### INFORMATION PROVIDED
= = = =

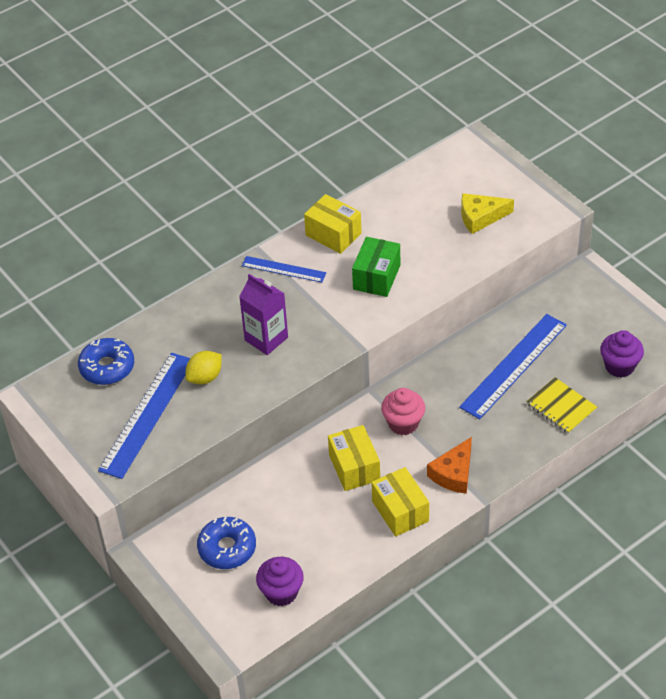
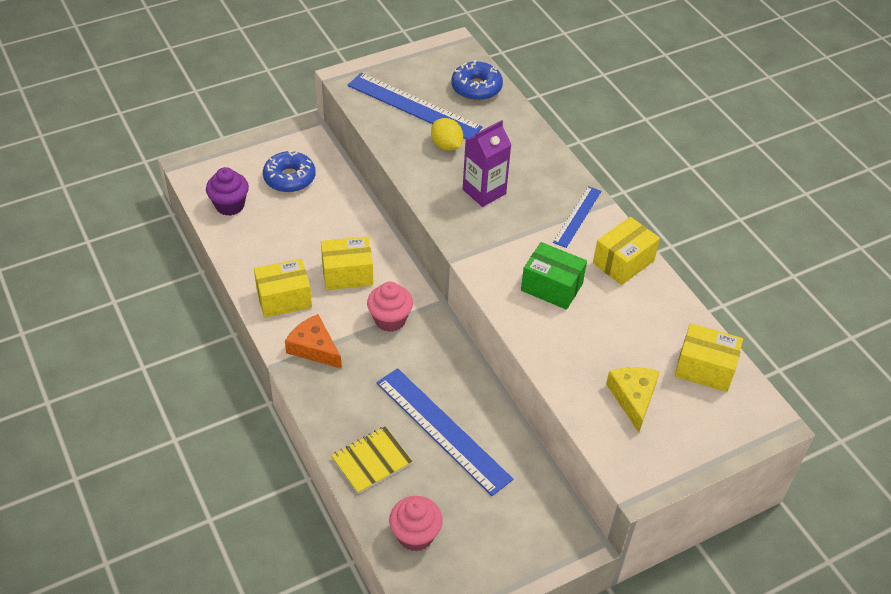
camera: 95 degrees right, 0 degrees up
purple cupcake [600,330,644,377] -> pink cupcake [389,496,443,551]
none -> yellow box [674,323,743,392]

= = = =

### TO DO
The data above, line by line: transcribe it exactly and drop the pictures.

### TASK RESPONSE
camera: 95 degrees right, 0 degrees up
purple cupcake [600,330,644,377] -> pink cupcake [389,496,443,551]
none -> yellow box [674,323,743,392]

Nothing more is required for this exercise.